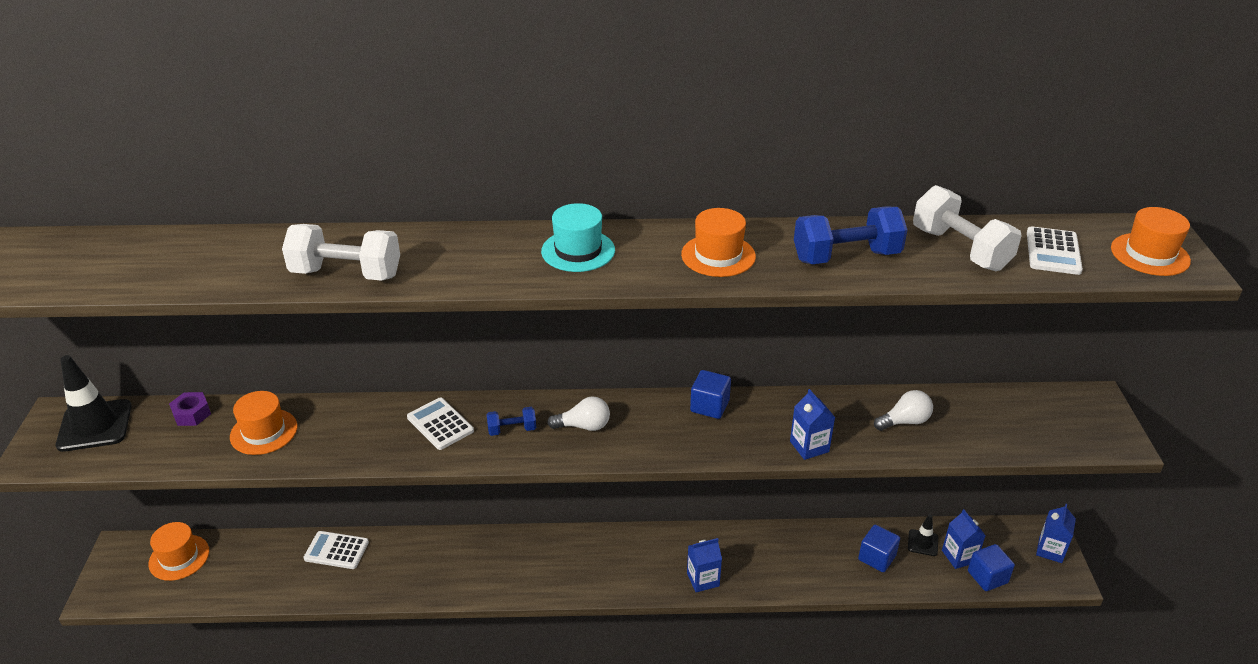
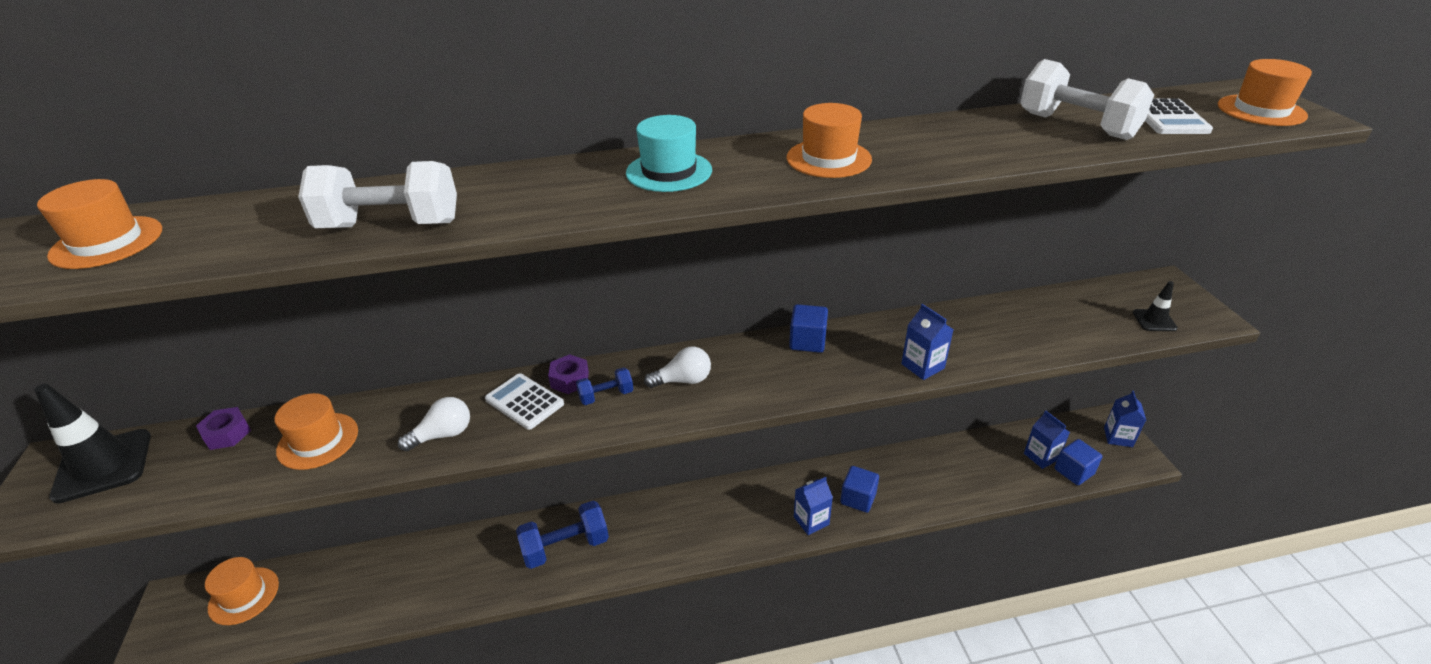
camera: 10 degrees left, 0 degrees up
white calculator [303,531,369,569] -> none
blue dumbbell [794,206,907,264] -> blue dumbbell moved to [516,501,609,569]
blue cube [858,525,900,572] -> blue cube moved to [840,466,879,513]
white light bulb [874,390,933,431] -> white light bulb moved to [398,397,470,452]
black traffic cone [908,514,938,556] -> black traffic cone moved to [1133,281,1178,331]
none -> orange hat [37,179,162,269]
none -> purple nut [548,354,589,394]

__________________________________________________

_What this task involves_. All that is wanted is an exact copy of the lines from the line holding "none -> orange hat [37,179,162,269]" through the end of the material above, including both.

_Reply to the task_.
none -> orange hat [37,179,162,269]
none -> purple nut [548,354,589,394]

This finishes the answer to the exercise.